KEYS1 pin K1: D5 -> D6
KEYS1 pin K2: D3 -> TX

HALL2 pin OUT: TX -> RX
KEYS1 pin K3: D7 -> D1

========================

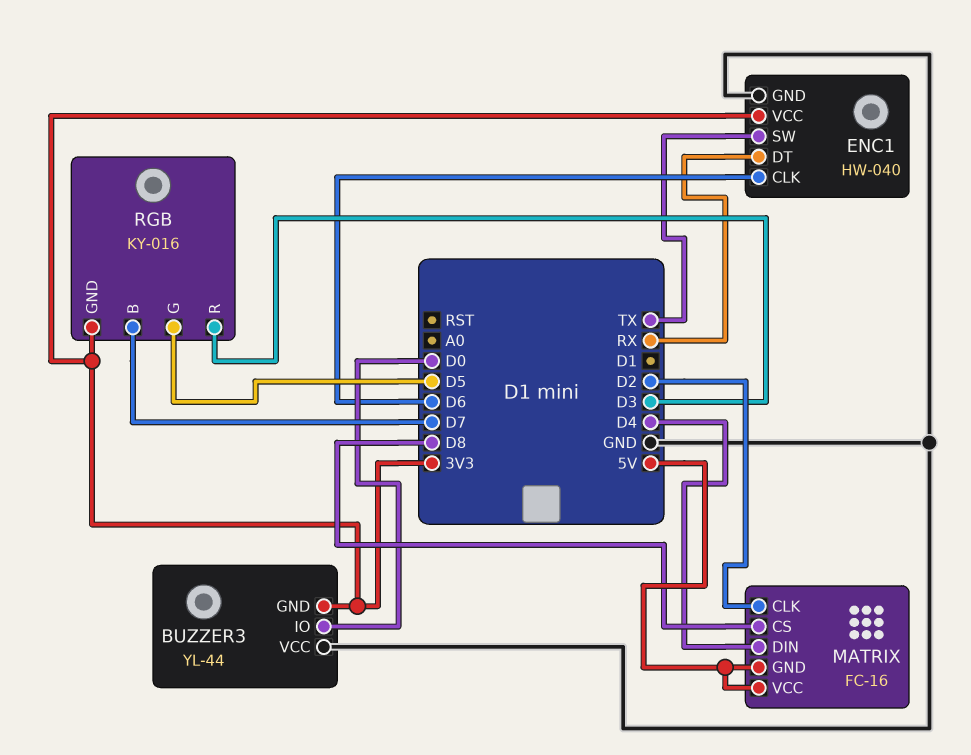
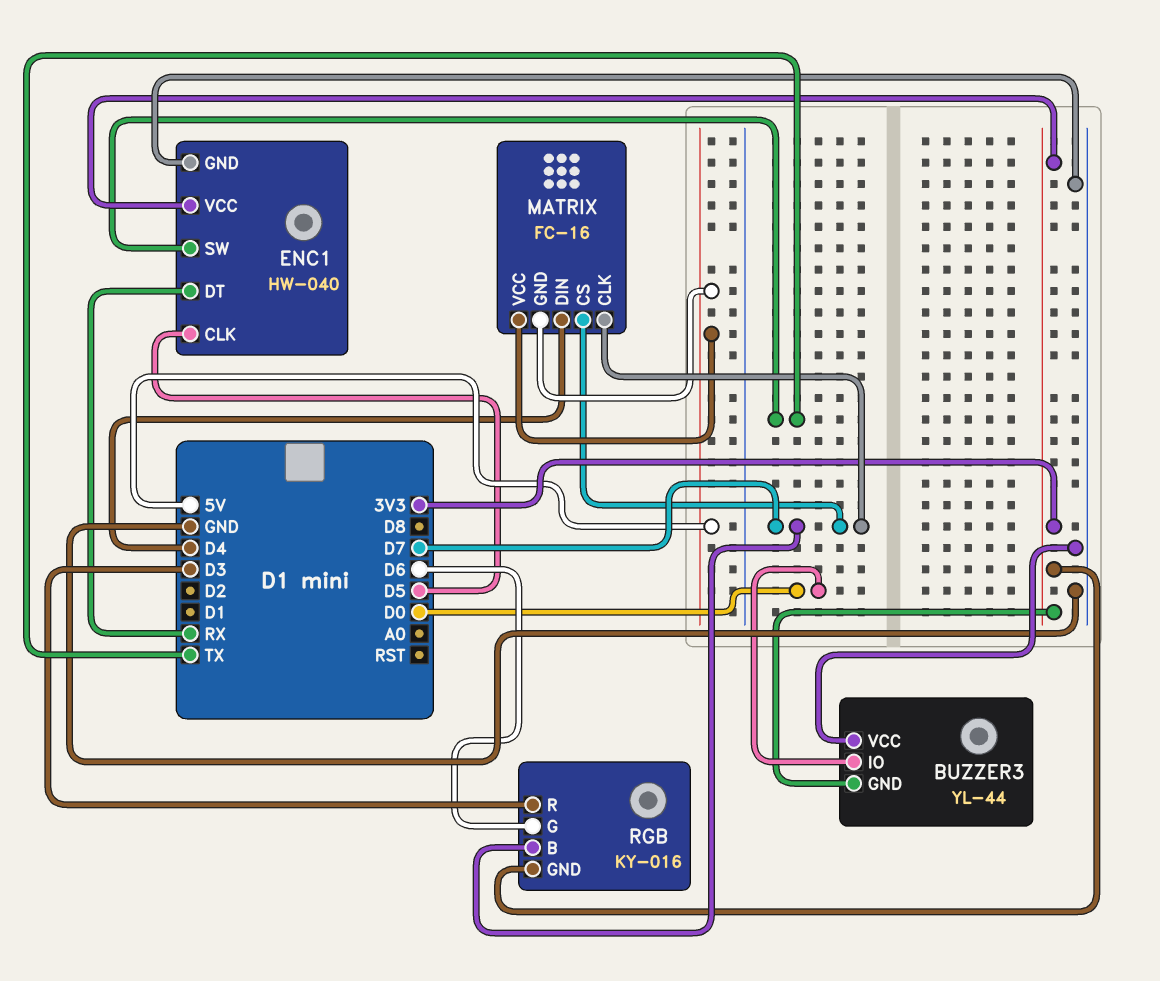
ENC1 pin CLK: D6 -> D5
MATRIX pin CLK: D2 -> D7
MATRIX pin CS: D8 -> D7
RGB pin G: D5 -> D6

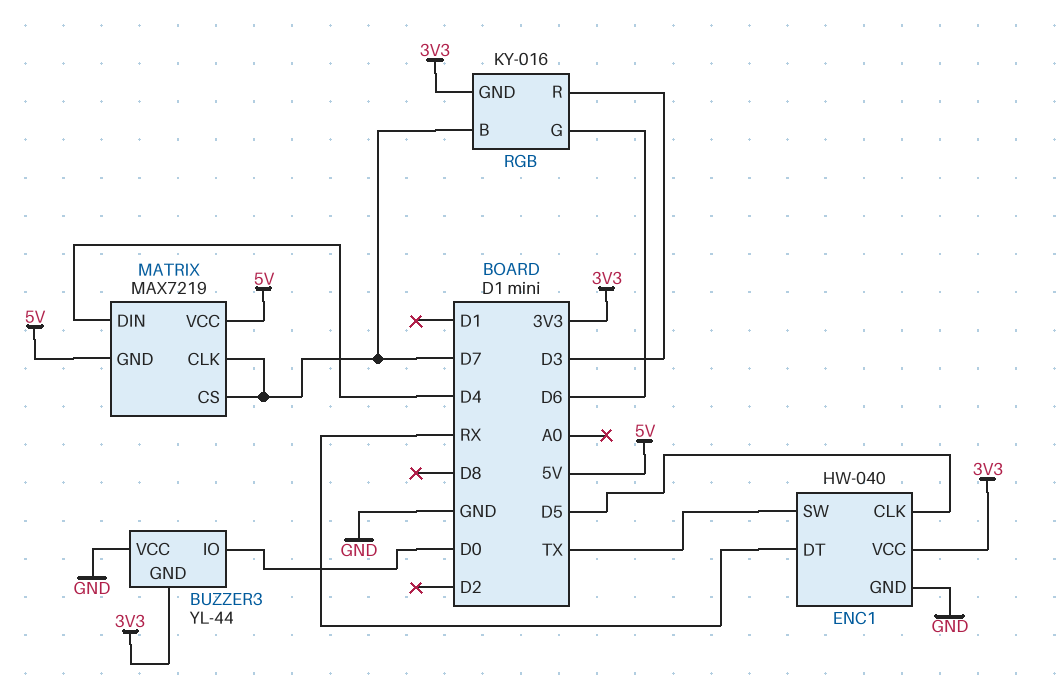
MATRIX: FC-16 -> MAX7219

========================

Copy out every line of the data in which the word "MATRIX" is found.

■ Result of the exercise ■
MATRIX pin CLK: D2 -> D7
MATRIX pin CS: D8 -> D7
MATRIX: FC-16 -> MAX7219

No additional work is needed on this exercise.